INSTRUCTIONS TO FOLLOW = Transcribe exactly the lines that fall between the one holding "C1: none -> 4.7uF (plus +5V, minus GND)" and the one holding "D6: schottky 1N5817 (A OSC, K BUF) -> none", inclusive, from the entries below.

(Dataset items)
==========
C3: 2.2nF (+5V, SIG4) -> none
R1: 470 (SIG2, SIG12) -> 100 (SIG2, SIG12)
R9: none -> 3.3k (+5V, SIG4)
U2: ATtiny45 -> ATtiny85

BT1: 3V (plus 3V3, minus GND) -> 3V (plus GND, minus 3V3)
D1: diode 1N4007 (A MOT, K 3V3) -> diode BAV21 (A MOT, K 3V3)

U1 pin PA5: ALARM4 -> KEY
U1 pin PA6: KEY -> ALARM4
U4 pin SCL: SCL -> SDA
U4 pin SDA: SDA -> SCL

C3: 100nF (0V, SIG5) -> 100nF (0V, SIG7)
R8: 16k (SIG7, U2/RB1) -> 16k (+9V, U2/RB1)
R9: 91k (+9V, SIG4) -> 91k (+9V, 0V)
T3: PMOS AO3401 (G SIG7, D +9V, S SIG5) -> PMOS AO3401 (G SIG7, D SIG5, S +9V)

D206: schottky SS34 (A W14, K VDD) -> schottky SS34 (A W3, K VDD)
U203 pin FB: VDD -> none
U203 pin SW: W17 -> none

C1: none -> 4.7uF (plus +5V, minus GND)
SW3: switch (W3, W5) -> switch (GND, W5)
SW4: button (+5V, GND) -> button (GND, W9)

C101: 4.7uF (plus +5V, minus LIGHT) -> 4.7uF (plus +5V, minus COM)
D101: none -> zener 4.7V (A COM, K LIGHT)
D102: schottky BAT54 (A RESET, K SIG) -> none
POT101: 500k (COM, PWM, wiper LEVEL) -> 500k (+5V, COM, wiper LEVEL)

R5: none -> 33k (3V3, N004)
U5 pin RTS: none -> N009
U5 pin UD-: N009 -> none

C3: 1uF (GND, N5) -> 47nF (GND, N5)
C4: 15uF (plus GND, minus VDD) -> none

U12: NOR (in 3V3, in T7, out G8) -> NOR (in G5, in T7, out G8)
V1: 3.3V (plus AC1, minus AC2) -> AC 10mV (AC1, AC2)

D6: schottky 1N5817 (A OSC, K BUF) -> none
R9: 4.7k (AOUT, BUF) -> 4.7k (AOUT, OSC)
==========
OUTPUT OF THE TASK =
C1: none -> 4.7uF (plus +5V, minus GND)
SW3: switch (W3, W5) -> switch (GND, W5)
SW4: button (+5V, GND) -> button (GND, W9)

C101: 4.7uF (plus +5V, minus LIGHT) -> 4.7uF (plus +5V, minus COM)
D101: none -> zener 4.7V (A COM, K LIGHT)
D102: schottky BAT54 (A RESET, K SIG) -> none
POT101: 500k (COM, PWM, wiper LEVEL) -> 500k (+5V, COM, wiper LEVEL)

R5: none -> 33k (3V3, N004)
U5 pin RTS: none -> N009
U5 pin UD-: N009 -> none

C3: 1uF (GND, N5) -> 47nF (GND, N5)
C4: 15uF (plus GND, minus VDD) -> none

U12: NOR (in 3V3, in T7, out G8) -> NOR (in G5, in T7, out G8)
V1: 3.3V (plus AC1, minus AC2) -> AC 10mV (AC1, AC2)

D6: schottky 1N5817 (A OSC, K BUF) -> none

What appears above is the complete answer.